DATA FOR PROCESSING:
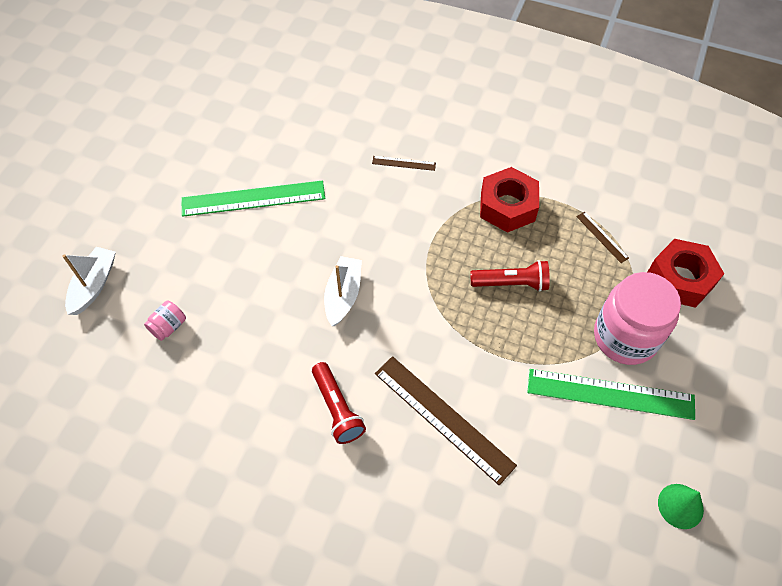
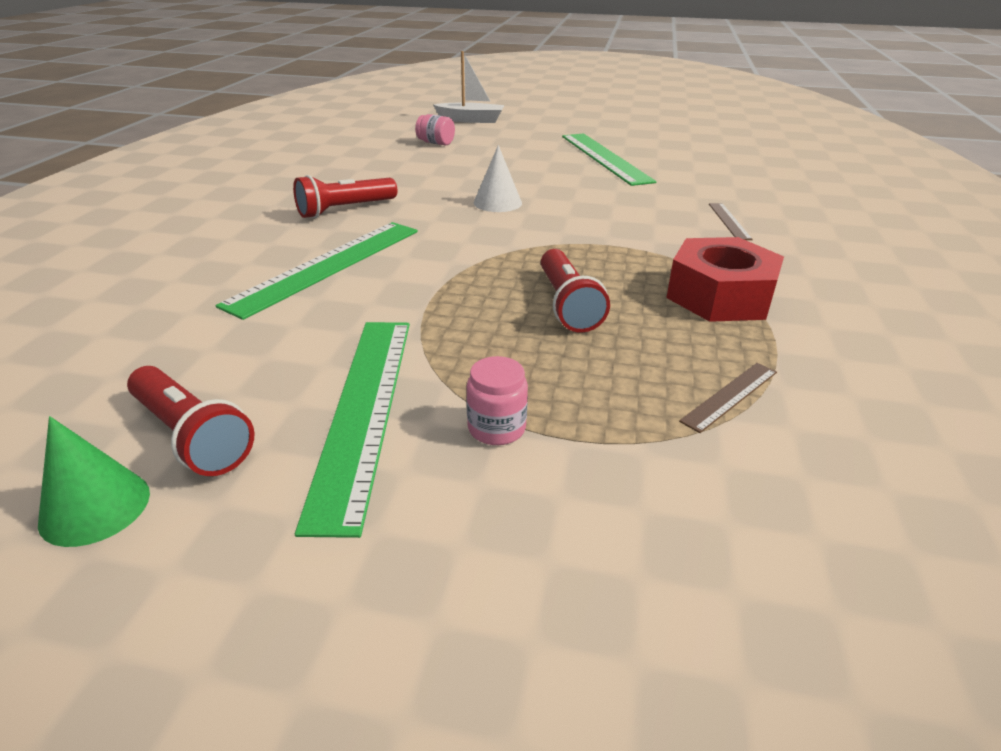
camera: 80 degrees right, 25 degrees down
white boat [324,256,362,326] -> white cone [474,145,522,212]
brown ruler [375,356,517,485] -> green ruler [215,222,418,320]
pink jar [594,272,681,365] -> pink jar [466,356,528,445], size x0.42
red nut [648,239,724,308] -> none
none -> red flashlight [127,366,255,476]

---

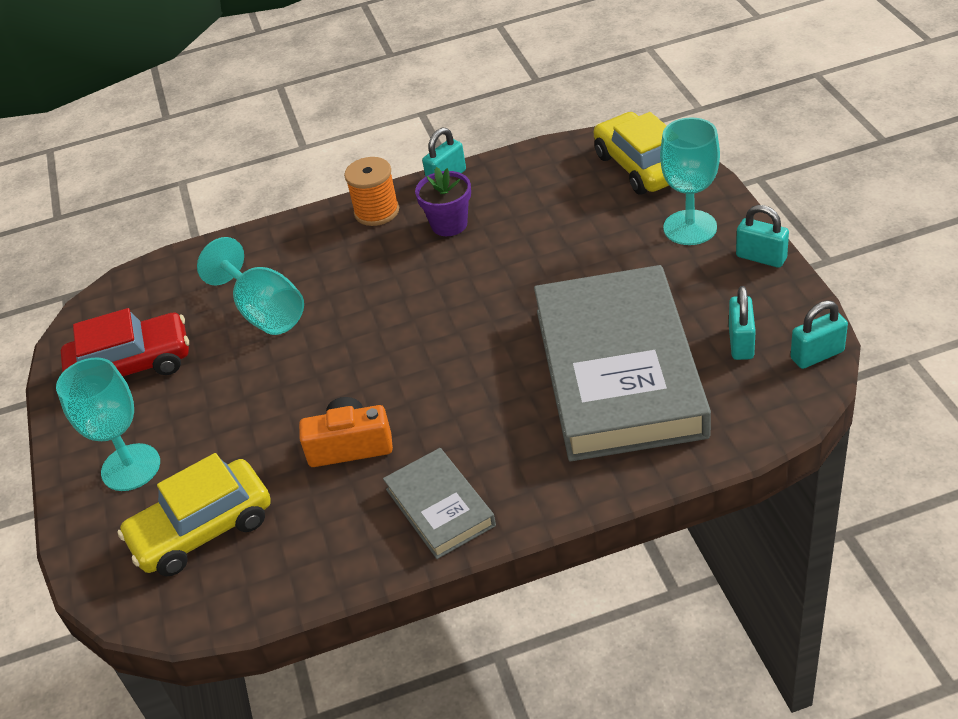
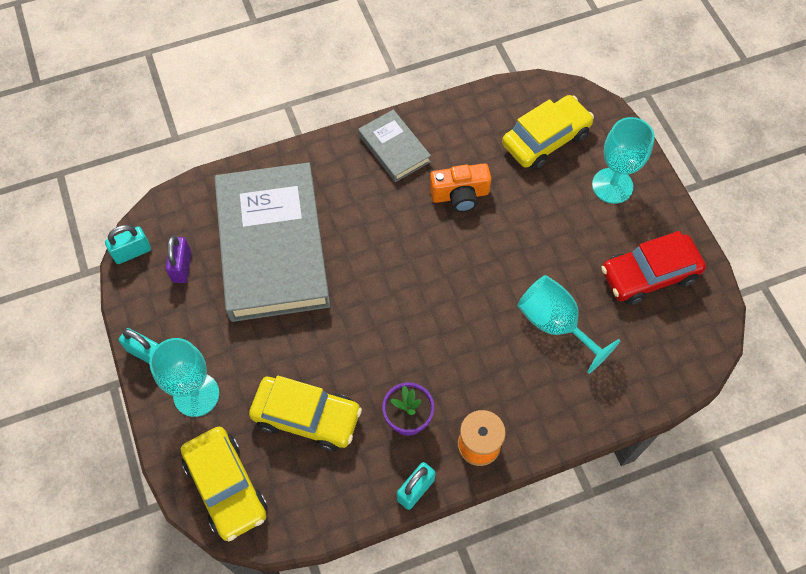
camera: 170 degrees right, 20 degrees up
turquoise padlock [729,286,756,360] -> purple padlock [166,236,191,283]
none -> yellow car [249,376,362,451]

--

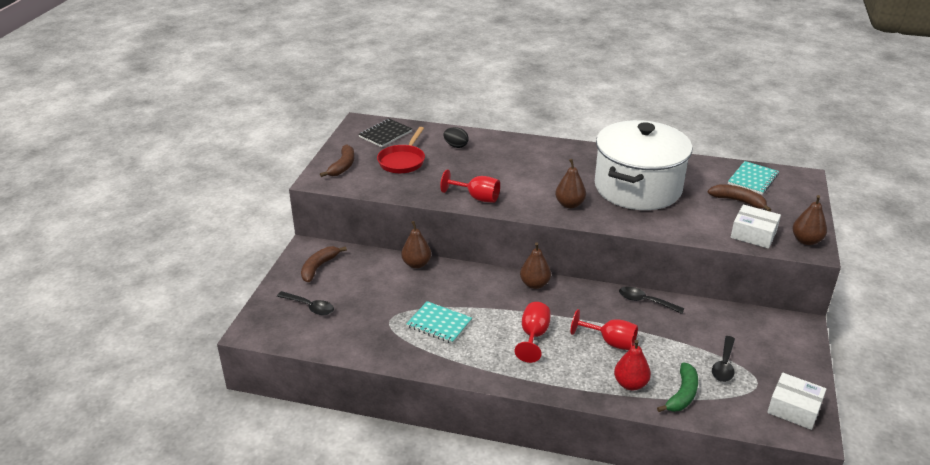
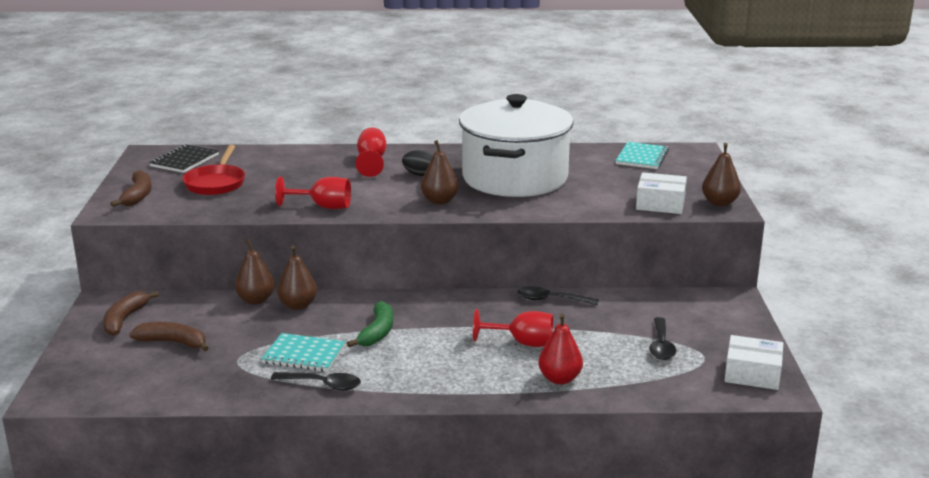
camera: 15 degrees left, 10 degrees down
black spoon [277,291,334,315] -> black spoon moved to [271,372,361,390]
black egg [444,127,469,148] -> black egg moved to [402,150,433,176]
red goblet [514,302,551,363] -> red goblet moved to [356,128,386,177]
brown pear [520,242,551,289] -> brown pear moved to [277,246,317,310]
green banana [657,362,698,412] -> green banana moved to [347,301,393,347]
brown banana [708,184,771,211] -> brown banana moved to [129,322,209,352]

PROBLEM DESCRIPTION: Every line above that includes the word "banana" must appear in the answer.

TASK RESULT:
green banana [657,362,698,412] -> green banana moved to [347,301,393,347]
brown banana [708,184,771,211] -> brown banana moved to [129,322,209,352]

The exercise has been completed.